» What you are asked to do: Extract every line from the records below that contains the word "tape".

Dataset records:
────────

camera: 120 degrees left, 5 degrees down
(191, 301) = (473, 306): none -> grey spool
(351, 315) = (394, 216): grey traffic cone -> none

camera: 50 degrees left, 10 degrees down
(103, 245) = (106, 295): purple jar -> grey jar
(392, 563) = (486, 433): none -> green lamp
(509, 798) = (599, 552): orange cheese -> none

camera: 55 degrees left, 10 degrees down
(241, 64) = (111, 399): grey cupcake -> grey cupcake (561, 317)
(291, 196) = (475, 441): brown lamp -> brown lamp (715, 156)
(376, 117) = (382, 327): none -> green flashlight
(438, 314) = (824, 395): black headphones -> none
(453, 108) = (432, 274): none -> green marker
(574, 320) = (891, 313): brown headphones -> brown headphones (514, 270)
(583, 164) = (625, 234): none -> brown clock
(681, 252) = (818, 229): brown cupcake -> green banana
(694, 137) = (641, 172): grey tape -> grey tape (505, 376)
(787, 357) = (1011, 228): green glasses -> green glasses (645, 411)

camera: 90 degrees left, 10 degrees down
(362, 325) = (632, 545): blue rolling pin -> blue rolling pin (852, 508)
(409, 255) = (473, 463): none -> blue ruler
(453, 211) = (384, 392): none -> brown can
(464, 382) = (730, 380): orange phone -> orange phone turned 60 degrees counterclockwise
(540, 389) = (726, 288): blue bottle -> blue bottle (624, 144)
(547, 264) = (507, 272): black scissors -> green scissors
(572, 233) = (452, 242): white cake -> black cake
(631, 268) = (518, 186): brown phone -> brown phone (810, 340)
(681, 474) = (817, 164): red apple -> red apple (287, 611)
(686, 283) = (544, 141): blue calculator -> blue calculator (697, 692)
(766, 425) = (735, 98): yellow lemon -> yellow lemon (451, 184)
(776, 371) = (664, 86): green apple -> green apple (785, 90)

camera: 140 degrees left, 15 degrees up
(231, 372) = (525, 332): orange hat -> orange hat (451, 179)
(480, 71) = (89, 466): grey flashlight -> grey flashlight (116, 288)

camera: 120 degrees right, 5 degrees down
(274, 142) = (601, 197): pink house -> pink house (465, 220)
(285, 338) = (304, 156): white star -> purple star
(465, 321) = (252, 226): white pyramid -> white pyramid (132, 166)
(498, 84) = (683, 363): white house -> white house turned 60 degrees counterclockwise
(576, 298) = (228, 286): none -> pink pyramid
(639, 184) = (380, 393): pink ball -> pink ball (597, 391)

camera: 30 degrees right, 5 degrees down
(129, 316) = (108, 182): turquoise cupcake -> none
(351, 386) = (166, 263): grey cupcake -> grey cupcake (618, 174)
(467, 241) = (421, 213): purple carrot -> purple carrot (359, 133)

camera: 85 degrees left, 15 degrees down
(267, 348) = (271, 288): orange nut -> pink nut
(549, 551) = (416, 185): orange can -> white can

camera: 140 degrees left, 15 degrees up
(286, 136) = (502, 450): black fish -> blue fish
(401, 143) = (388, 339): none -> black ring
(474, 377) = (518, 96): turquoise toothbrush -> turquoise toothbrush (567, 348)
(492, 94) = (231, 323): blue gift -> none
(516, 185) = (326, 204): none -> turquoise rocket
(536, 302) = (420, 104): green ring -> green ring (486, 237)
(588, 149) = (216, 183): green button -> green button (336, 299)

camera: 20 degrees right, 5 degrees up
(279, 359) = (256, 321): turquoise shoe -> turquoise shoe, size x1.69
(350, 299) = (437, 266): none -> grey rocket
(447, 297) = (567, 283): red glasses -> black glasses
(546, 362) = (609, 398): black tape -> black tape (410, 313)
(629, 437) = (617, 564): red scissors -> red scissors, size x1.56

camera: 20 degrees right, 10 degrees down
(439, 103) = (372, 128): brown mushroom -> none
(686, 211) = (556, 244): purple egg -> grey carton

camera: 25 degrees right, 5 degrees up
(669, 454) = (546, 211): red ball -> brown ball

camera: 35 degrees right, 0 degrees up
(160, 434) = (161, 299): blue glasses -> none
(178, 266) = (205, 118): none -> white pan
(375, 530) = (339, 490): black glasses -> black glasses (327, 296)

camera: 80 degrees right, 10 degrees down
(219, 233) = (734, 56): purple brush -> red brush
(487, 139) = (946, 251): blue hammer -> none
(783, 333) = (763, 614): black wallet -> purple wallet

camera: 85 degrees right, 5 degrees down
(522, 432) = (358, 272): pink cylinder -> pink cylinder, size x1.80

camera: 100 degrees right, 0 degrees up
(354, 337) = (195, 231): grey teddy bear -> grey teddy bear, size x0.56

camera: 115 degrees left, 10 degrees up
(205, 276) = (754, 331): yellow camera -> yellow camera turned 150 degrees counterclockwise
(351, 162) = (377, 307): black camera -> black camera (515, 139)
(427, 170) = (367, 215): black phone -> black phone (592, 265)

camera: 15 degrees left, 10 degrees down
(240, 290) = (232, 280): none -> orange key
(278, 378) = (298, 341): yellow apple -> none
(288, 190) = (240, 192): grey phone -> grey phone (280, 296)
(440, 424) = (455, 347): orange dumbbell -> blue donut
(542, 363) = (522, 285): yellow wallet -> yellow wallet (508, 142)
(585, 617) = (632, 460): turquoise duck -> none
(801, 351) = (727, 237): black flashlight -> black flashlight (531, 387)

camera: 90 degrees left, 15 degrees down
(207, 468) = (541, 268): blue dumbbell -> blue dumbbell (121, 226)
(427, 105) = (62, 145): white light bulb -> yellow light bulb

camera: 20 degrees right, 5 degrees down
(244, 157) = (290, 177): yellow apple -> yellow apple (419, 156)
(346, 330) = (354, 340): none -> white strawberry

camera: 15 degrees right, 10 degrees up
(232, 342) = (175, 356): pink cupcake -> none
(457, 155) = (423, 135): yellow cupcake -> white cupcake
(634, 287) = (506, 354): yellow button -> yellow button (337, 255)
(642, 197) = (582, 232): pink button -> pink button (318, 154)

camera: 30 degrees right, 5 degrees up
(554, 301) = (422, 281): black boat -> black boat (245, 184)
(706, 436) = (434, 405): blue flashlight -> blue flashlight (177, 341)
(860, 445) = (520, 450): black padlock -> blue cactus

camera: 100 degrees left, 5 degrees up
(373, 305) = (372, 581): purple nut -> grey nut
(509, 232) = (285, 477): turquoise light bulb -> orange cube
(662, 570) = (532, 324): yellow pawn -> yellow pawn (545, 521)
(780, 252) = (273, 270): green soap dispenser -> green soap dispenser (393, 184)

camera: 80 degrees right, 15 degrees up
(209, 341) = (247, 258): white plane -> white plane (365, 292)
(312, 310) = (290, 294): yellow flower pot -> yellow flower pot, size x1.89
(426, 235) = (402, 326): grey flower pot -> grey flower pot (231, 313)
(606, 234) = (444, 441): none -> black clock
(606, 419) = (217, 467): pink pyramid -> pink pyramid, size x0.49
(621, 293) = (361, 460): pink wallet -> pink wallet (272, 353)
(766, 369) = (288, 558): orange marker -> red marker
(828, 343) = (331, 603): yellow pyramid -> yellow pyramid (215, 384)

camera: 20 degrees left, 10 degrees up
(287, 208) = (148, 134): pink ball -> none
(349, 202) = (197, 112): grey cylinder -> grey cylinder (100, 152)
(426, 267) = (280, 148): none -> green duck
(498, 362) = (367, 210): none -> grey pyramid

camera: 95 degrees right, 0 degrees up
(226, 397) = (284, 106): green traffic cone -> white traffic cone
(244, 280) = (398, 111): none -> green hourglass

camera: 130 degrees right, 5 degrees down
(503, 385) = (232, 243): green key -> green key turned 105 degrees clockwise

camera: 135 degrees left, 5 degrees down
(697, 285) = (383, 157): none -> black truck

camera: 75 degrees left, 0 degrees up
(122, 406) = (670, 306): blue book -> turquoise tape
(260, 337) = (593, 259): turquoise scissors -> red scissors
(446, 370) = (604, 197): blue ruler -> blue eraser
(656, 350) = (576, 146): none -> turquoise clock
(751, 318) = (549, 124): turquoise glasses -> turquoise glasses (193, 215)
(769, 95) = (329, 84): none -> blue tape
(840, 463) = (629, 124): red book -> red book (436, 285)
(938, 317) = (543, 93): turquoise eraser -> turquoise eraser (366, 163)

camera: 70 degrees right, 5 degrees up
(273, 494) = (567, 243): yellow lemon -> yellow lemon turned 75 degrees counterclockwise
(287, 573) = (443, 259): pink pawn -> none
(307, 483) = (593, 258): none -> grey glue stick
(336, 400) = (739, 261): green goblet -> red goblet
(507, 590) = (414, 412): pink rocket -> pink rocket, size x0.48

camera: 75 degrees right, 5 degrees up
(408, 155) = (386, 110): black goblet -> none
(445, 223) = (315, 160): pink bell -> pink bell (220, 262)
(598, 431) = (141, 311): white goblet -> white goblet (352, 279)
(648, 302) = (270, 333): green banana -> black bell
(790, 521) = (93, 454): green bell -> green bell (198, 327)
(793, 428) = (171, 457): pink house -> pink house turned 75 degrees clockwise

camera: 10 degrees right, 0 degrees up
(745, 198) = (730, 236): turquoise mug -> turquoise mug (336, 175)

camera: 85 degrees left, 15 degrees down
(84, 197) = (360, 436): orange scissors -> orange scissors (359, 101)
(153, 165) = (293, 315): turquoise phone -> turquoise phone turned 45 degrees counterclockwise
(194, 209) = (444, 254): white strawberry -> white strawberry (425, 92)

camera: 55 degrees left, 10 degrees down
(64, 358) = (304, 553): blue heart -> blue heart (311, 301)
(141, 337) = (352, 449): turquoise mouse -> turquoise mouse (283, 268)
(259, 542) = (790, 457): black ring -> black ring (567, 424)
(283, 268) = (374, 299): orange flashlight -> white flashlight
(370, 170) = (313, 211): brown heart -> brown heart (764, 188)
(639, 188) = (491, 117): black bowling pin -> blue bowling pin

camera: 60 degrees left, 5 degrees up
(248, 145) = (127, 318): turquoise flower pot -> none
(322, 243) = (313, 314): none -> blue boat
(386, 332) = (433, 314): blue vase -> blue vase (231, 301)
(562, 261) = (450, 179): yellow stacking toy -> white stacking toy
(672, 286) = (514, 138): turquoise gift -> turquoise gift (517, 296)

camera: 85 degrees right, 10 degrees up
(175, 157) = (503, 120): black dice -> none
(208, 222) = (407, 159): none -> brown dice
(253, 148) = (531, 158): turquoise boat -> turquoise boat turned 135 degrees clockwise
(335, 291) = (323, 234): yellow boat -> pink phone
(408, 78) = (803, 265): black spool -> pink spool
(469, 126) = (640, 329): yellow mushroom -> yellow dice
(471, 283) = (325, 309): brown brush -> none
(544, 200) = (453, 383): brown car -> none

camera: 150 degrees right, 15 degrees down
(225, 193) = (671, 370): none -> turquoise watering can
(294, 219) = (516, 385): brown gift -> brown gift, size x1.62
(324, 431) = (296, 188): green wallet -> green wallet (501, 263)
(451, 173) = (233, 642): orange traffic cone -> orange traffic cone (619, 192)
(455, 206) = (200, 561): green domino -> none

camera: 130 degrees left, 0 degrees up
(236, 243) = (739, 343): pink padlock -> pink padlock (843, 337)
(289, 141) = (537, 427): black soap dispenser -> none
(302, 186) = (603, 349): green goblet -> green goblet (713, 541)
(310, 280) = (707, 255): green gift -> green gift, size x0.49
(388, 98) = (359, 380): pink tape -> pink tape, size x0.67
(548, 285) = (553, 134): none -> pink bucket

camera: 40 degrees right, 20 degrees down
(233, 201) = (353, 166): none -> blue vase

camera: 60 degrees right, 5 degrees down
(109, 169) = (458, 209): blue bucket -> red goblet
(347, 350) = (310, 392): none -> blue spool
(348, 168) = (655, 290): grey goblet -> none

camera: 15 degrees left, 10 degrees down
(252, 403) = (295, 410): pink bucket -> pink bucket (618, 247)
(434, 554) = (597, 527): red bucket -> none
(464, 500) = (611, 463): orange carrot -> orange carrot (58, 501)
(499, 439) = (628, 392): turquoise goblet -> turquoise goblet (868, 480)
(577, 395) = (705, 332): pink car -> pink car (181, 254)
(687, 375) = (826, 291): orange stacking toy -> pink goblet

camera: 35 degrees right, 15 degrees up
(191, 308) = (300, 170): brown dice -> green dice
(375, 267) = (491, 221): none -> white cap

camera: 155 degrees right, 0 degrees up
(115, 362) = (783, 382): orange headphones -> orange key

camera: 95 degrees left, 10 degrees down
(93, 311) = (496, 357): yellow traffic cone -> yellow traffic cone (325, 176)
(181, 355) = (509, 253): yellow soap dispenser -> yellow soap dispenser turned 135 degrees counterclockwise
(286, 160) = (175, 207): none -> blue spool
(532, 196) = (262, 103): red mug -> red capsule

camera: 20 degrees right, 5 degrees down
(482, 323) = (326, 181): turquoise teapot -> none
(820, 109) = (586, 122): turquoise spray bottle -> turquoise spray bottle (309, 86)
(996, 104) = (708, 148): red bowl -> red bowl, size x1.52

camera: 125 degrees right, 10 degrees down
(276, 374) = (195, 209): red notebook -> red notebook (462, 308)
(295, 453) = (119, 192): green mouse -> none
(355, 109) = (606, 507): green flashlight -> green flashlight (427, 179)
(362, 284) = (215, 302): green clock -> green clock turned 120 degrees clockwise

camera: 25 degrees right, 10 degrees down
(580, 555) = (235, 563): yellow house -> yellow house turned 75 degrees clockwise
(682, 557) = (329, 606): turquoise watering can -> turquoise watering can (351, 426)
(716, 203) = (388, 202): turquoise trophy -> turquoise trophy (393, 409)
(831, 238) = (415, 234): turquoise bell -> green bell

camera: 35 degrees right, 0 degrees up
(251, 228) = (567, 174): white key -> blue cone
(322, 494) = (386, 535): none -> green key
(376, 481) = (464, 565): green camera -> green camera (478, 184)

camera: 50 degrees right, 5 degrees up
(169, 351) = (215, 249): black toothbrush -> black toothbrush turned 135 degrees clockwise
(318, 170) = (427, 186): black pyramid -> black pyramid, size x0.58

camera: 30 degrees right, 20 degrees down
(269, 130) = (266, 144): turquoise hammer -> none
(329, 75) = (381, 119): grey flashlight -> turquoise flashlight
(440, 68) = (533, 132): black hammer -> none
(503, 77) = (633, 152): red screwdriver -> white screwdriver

────────

» Exercise output:
(694, 137) = (641, 172): grey tape -> grey tape (505, 376)
(546, 362) = (609, 398): black tape -> black tape (410, 313)
(122, 406) = (670, 306): blue book -> turquoise tape
(769, 95) = (329, 84): none -> blue tape
(388, 98) = (359, 380): pink tape -> pink tape, size x0.67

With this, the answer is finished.